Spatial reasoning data
▬▬▬▬▬▬
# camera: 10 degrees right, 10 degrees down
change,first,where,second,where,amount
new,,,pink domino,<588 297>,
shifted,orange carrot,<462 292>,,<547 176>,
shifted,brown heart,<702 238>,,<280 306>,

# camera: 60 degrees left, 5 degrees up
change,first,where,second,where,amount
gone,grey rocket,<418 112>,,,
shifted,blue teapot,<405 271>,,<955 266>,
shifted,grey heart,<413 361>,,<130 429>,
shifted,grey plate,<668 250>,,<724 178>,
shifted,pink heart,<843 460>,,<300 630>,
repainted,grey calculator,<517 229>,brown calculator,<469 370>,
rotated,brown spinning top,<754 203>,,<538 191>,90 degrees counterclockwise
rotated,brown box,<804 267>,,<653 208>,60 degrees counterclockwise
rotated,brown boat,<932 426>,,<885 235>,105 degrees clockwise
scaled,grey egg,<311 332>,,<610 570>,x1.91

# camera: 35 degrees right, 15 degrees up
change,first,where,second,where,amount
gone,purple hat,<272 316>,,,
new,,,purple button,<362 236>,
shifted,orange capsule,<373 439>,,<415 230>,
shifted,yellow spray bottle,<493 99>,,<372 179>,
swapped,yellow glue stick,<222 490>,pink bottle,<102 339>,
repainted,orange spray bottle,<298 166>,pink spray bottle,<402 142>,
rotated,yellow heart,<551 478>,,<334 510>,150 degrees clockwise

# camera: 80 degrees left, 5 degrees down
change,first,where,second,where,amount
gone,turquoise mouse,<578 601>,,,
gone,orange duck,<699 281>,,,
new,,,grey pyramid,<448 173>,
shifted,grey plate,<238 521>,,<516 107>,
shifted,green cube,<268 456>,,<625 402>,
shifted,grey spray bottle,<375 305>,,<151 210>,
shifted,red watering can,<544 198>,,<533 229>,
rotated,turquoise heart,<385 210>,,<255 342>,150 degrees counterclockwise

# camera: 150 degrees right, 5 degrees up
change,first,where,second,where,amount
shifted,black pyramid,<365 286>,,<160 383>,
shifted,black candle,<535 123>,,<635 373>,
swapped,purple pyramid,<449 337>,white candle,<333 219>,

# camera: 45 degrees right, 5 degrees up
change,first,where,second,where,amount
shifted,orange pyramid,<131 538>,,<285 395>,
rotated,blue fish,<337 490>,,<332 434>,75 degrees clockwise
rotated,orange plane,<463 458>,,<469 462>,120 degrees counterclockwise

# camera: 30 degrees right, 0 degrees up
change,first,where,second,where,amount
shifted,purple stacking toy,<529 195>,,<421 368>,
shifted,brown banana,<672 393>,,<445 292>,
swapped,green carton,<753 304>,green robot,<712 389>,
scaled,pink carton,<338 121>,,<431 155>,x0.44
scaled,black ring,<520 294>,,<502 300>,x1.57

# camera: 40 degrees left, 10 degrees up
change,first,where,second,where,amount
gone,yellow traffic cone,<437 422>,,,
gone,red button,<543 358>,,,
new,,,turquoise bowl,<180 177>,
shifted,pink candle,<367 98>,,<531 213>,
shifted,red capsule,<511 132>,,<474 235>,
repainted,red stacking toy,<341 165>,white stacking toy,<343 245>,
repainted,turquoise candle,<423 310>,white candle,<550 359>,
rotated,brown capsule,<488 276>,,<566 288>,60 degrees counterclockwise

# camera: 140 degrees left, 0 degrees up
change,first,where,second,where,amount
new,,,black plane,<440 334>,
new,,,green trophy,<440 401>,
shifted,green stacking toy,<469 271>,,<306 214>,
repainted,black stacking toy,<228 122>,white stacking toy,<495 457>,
▬▬▬▬▬▬
- PROBLEM TO SOLVE -
Look through the records and copy every line that has the word "camera".

- TASK RESULT -
# camera: 10 degrees right, 10 degrees down
# camera: 60 degrees left, 5 degrees up
# camera: 35 degrees right, 15 degrees up
# camera: 80 degrees left, 5 degrees down
# camera: 150 degrees right, 5 degrees up
# camera: 45 degrees right, 5 degrees up
# camera: 30 degrees right, 0 degrees up
# camera: 40 degrees left, 10 degrees up
# camera: 140 degrees left, 0 degrees up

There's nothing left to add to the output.